Data for this exercise -
========

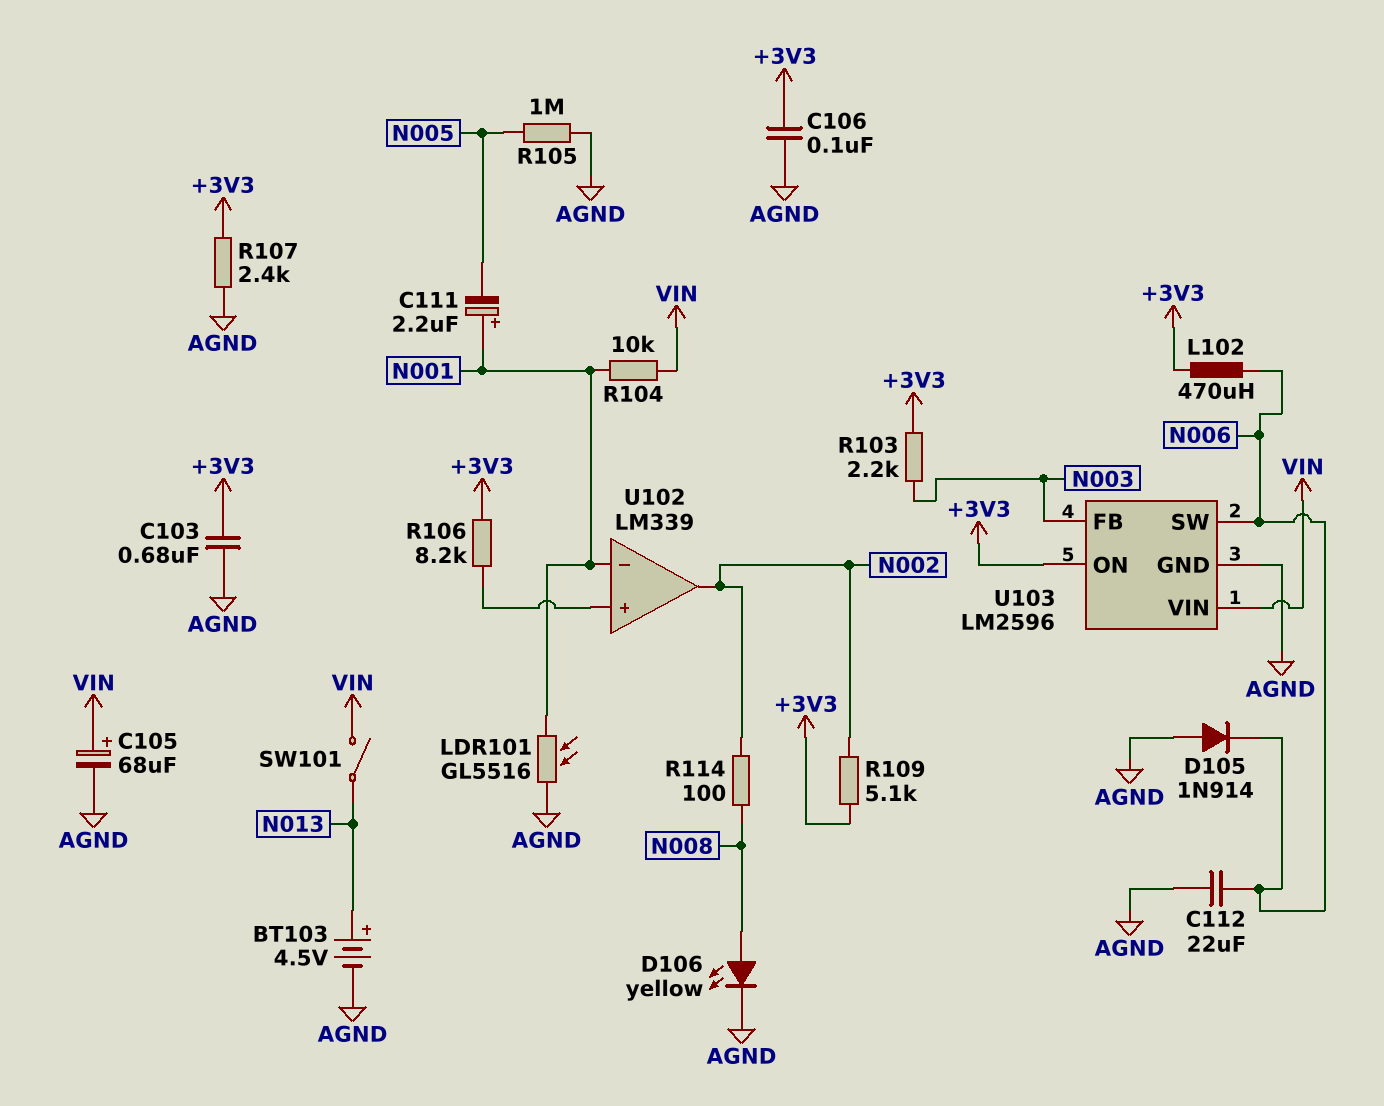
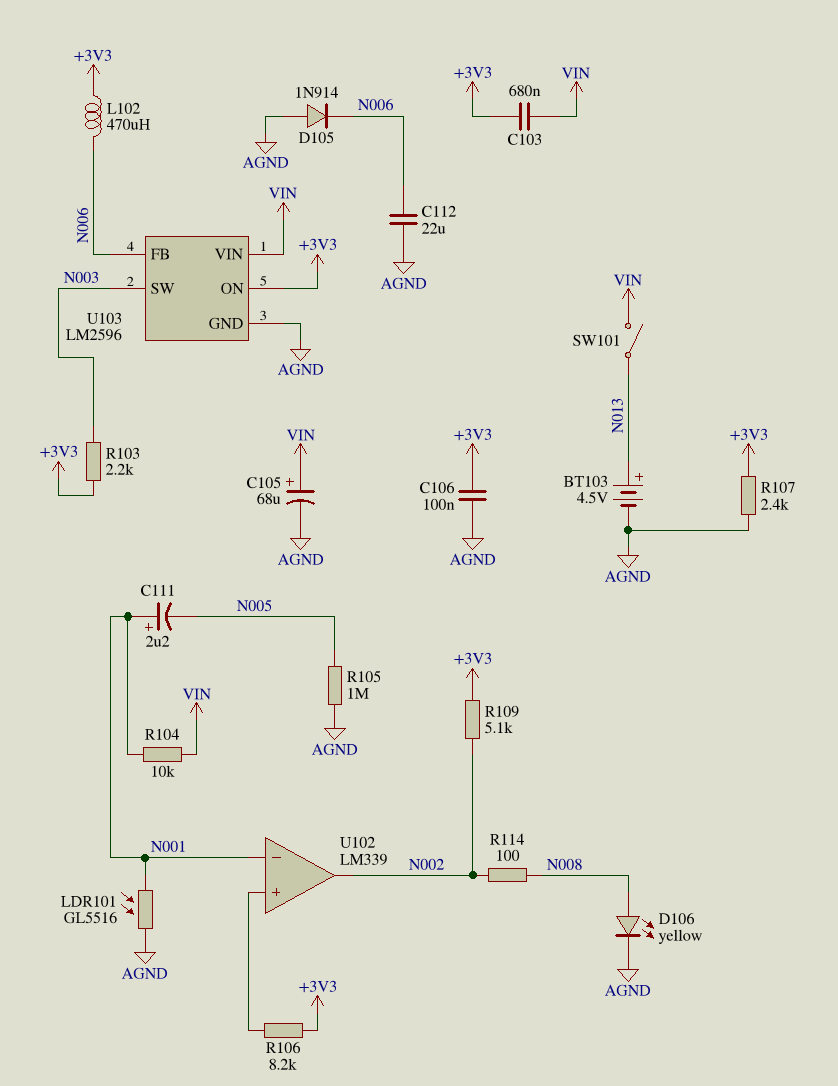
C103: 680nF (+3V3, AGND) -> 680nF (+3V3, VIN)
U103 pin FB: N003 -> N006
U103 pin SW: N006 -> N003

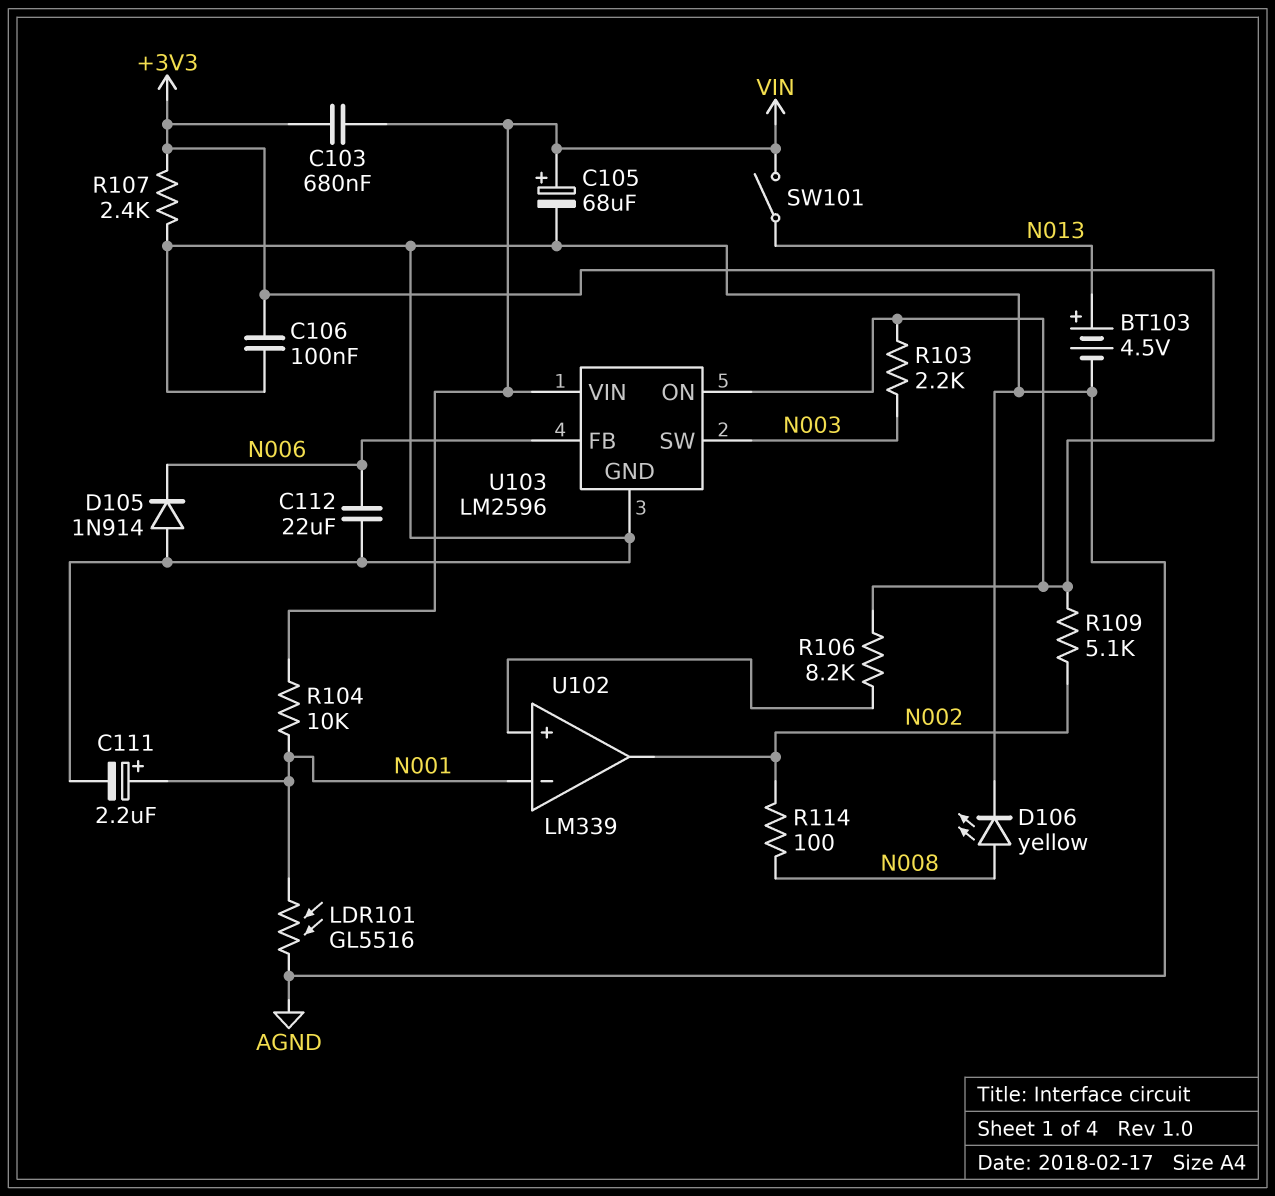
C111: 2.2uF (plus N001, minus N005) -> 2.2uF (plus N001, minus AGND)
L102: 470uH (+3V3, N006) -> none
R105: 1M (AGND, N005) -> none

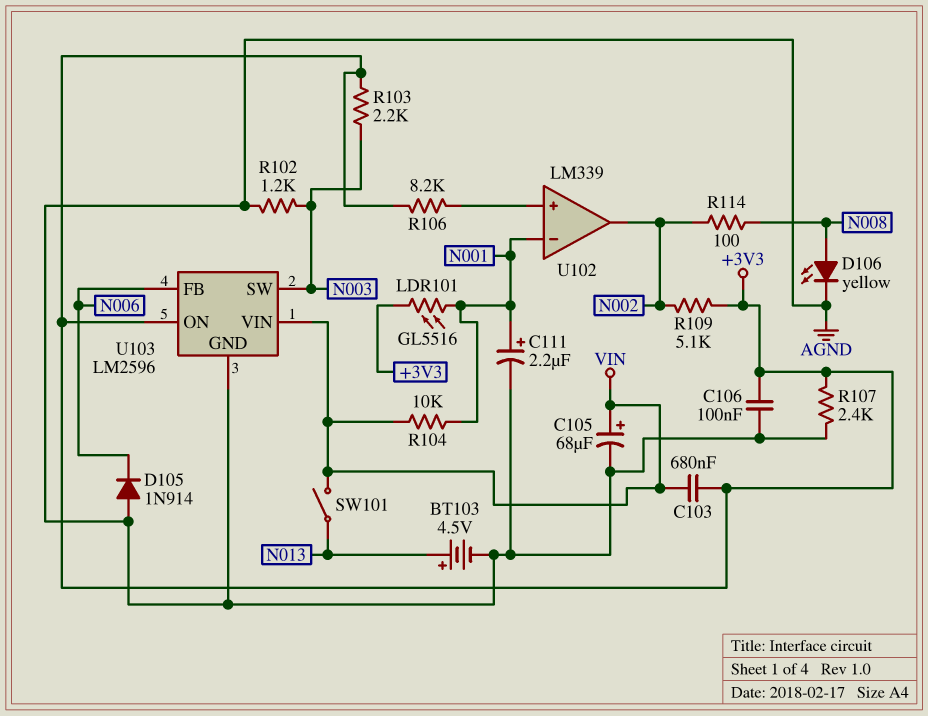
C112: 22uF (AGND, N006) -> none
LDR101: GL5516 (AGND, N001) -> GL5516 (+3V3, N001)
R102: none -> 1.2k (AGND, N003)

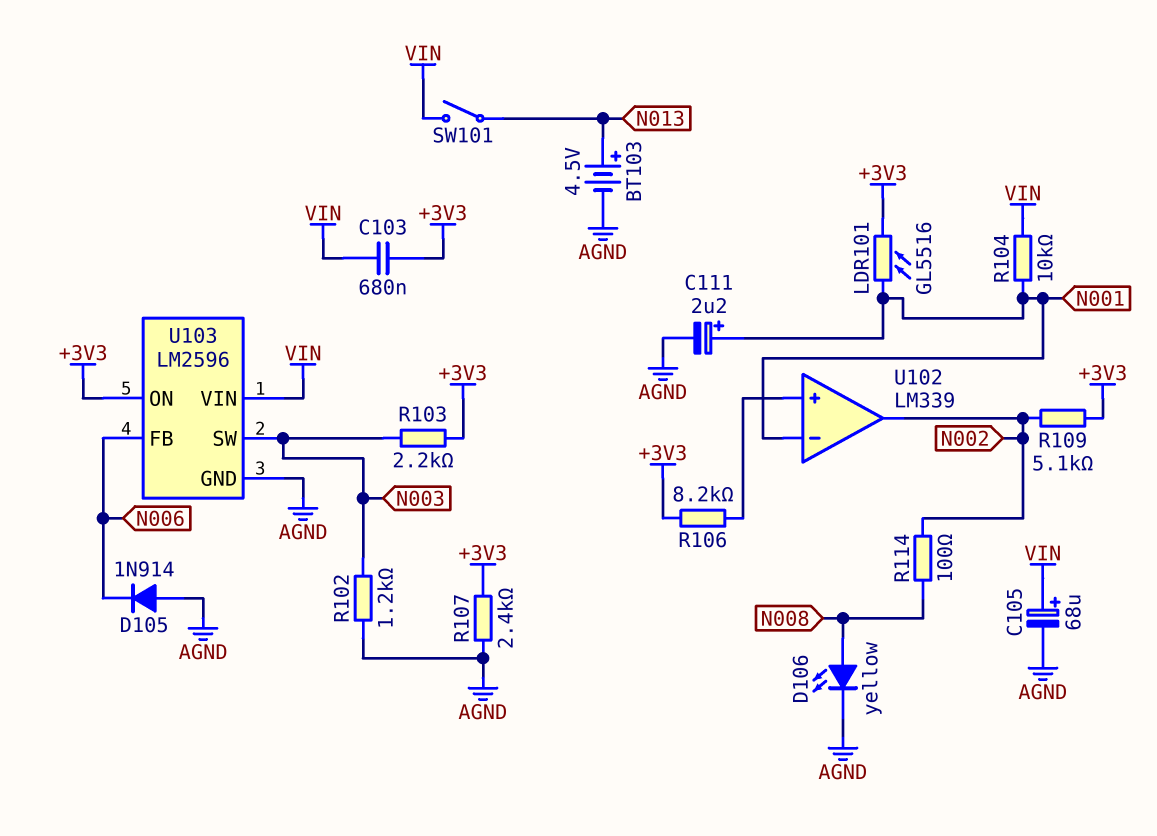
C106: 100nF (+3V3, AGND) -> none

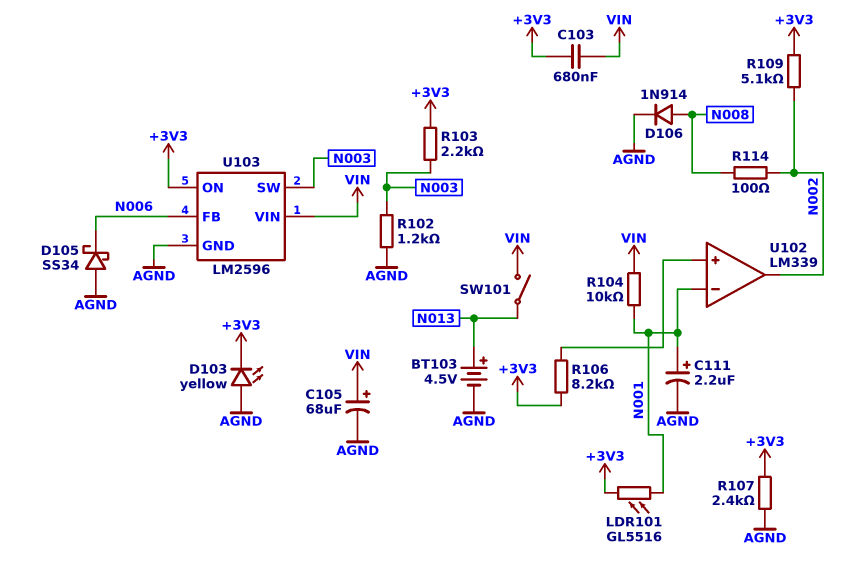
D103: none -> LED yellow (A AGND, K +3V3)
D105: diode 1N914 (A AGND, K N006) -> schottky SS34 (A AGND, K N006)
D106: LED yellow (A N008, K AGND) -> diode 1N914 (A N008, K AGND)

========

What is being asked -
Nothing but a number is wanted here: please count the lines in the entries above that include the word "diode".

Answer area -
2